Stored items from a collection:
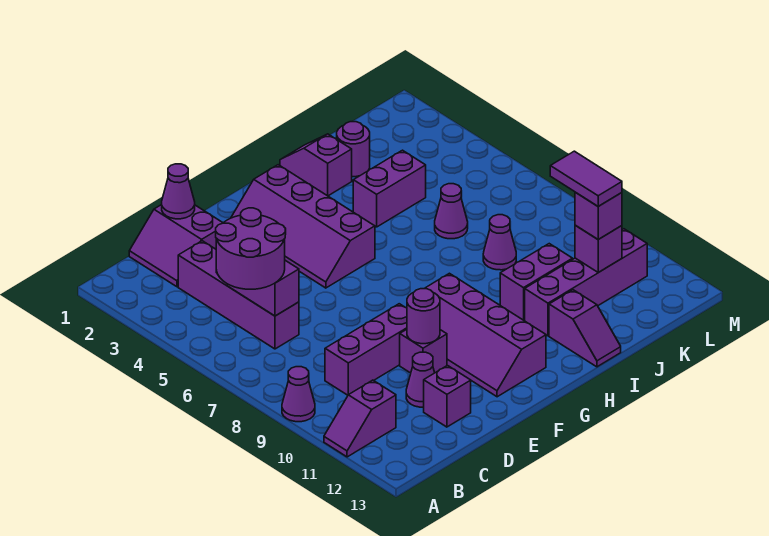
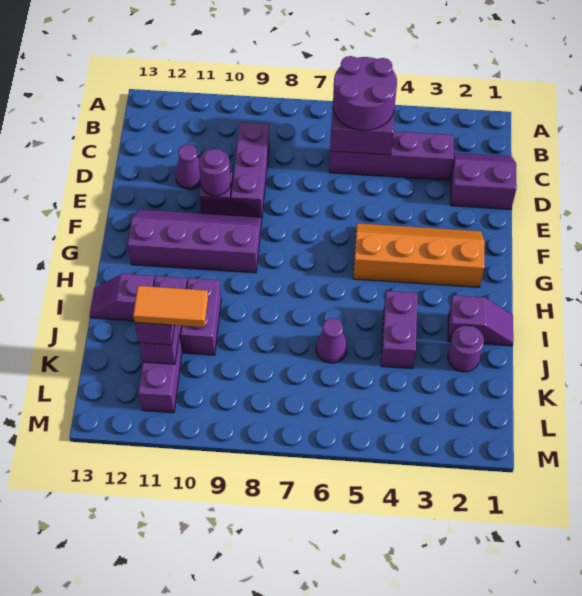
purple cone A9 level 1 -> none
purple slope A11:B11 level 1 top B -> none
purple cone D1 level 2 -> none
purple brick D12 level 1 -> none
purple slope F2:G5 level 1 top G -> orange slope F2:G5 level 1 top G
purple cone J8 level 1 -> none
purple tile K10:K11 level 4 -> orange tile K10:K11 level 4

• [Work task]: The answer must be the lines above, word for word, from the first one through the line with "purple cone J8 level 1 -> none", pictures excluded.

• [Exercise result]:
purple cone A9 level 1 -> none
purple slope A11:B11 level 1 top B -> none
purple cone D1 level 2 -> none
purple brick D12 level 1 -> none
purple slope F2:G5 level 1 top G -> orange slope F2:G5 level 1 top G
purple cone J8 level 1 -> none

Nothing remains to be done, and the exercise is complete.